→ Your task: Only the lines from the one with "turquoise house: 5 -> 7" to the end of the data, both ends included, should be output, exactly as they stand and without pictures.

++++ Exercise materials

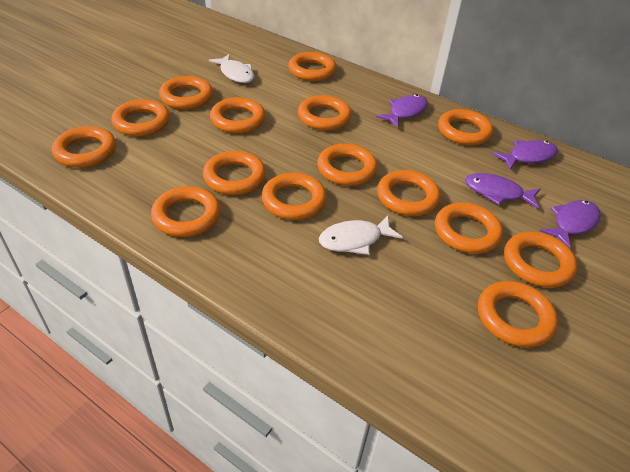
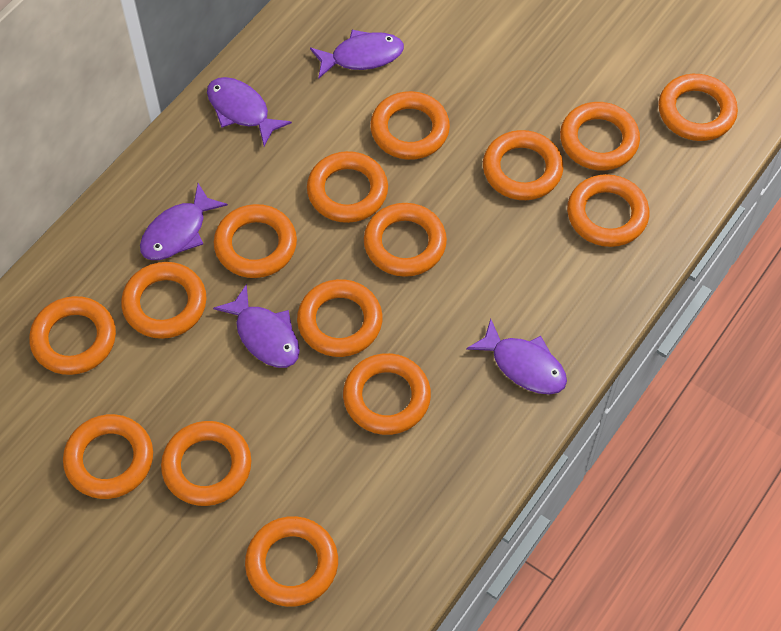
purple fish: 4 -> 5
white fish: 2 -> 0

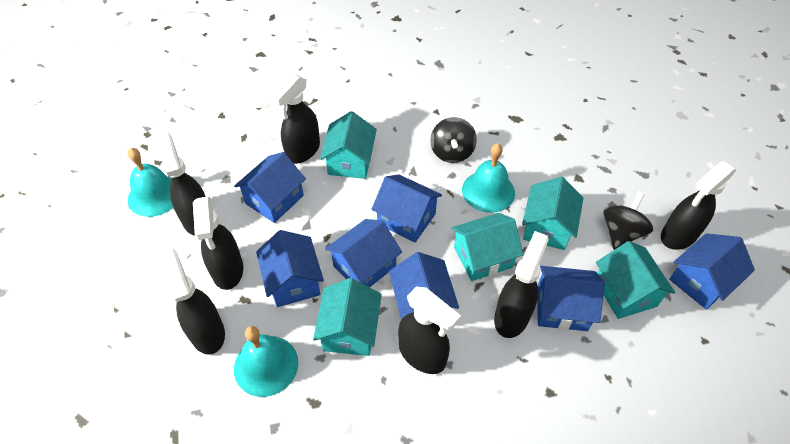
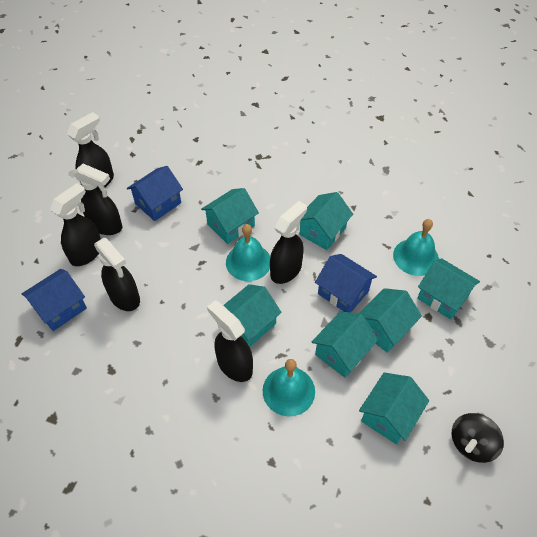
black spinning top: 2 -> 1
black spray bottle: 7 -> 6
blue house: 7 -> 3
turquoise house: 5 -> 7

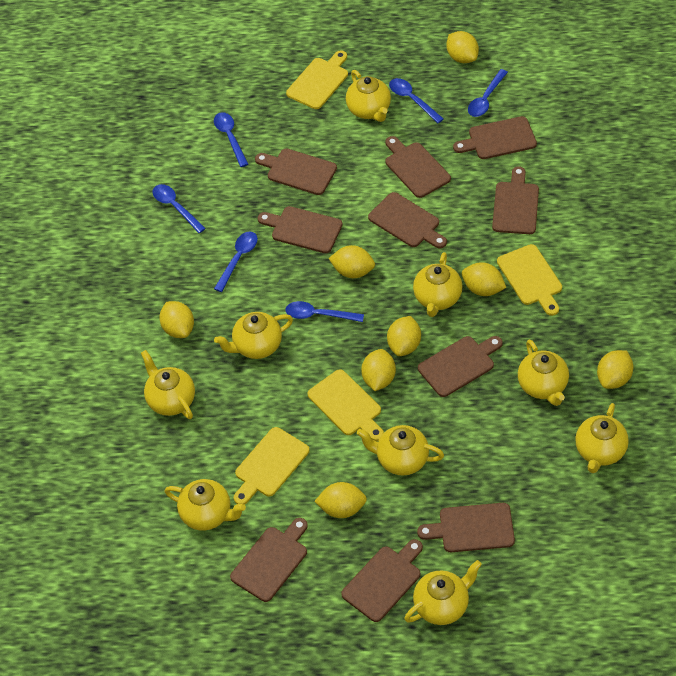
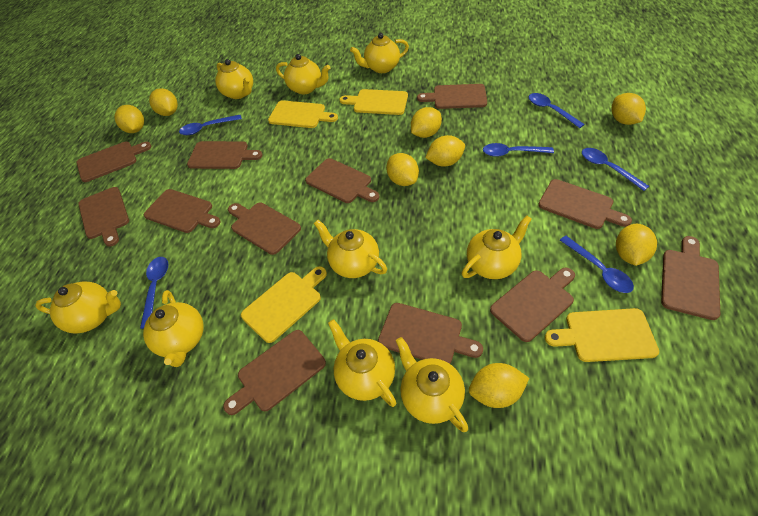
brown cutting board: 10 -> 12

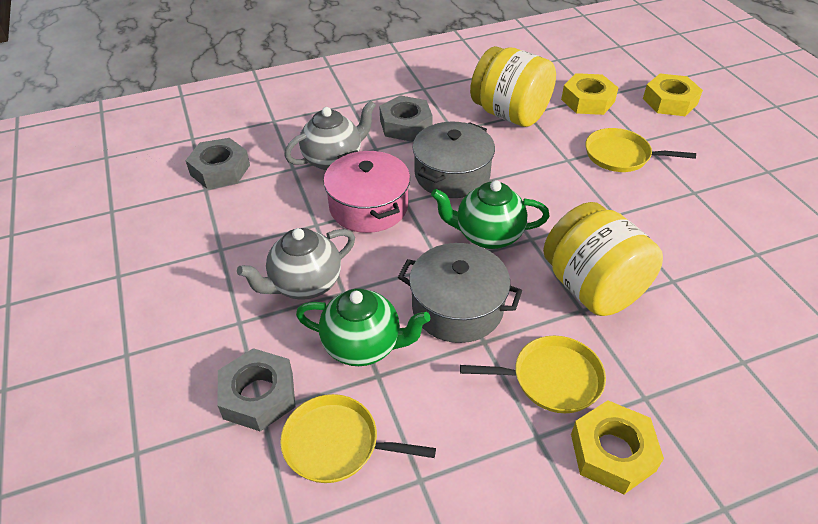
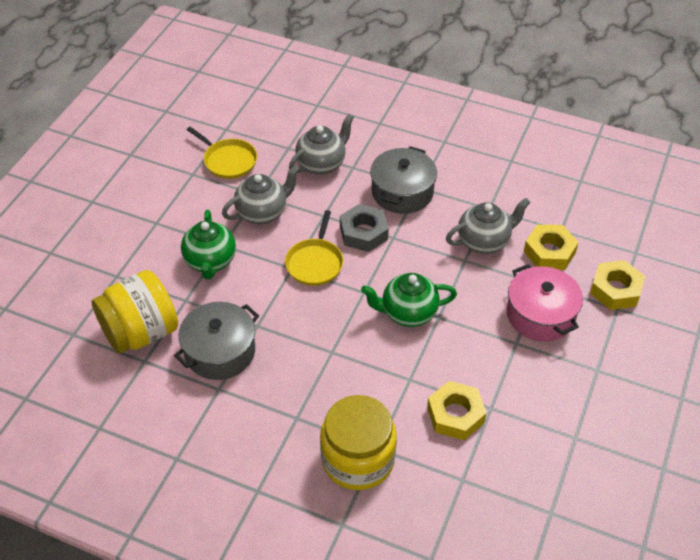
grey nut: 3 -> 1
grey teapot: 2 -> 3
yellow pan: 3 -> 2

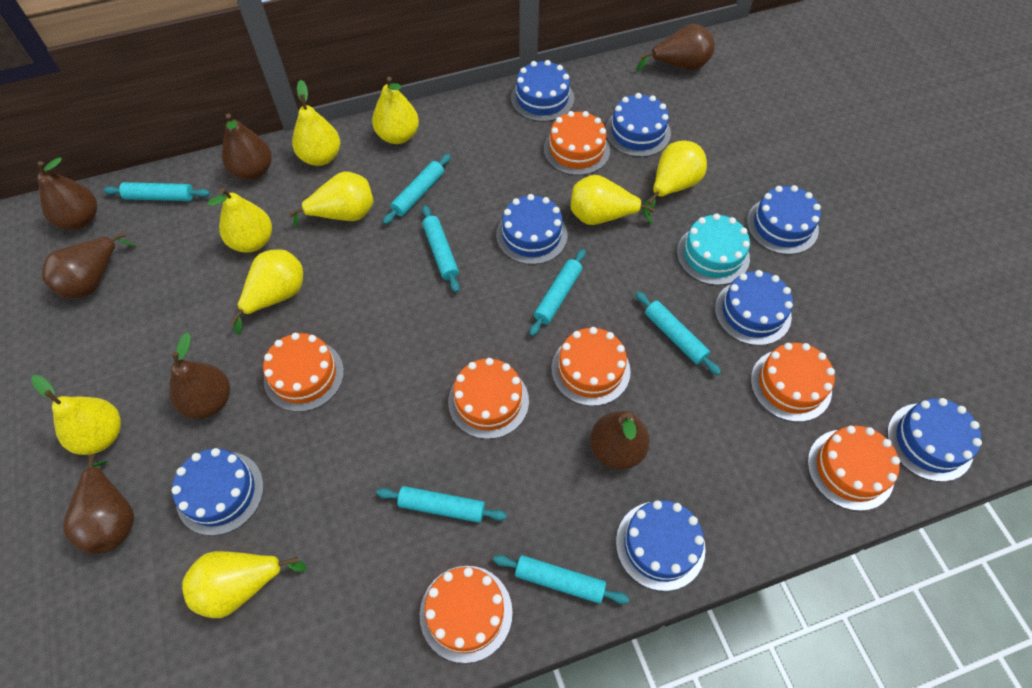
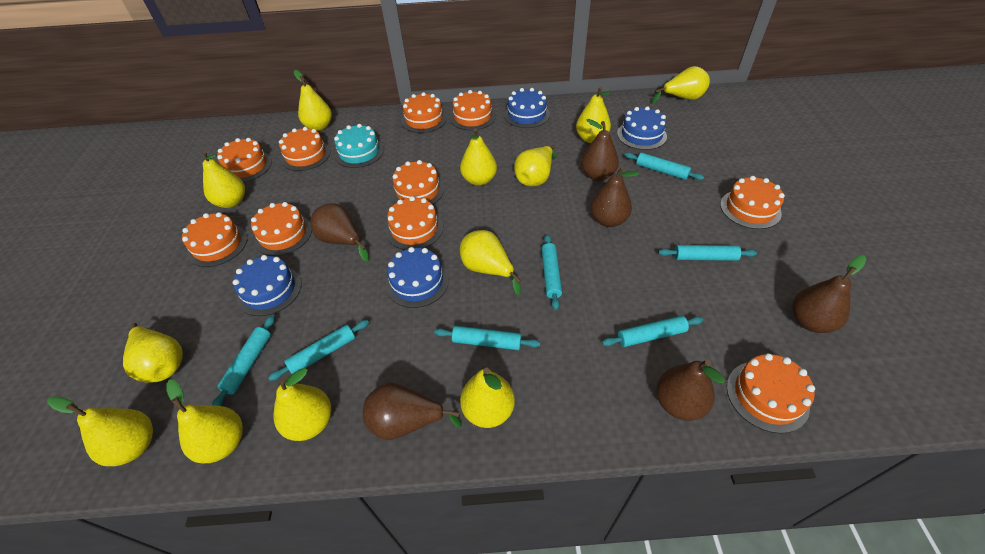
blue cake: 8 -> 4
brown pear: 7 -> 6
orange cake: 7 -> 10
yellow pear: 9 -> 12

++++++++

→ Written reply:
turquoise house: 5 -> 7

brown cutting board: 10 -> 12

grey nut: 3 -> 1
grey teapot: 2 -> 3
yellow pan: 3 -> 2

blue cake: 8 -> 4
brown pear: 7 -> 6
orange cake: 7 -> 10
yellow pear: 9 -> 12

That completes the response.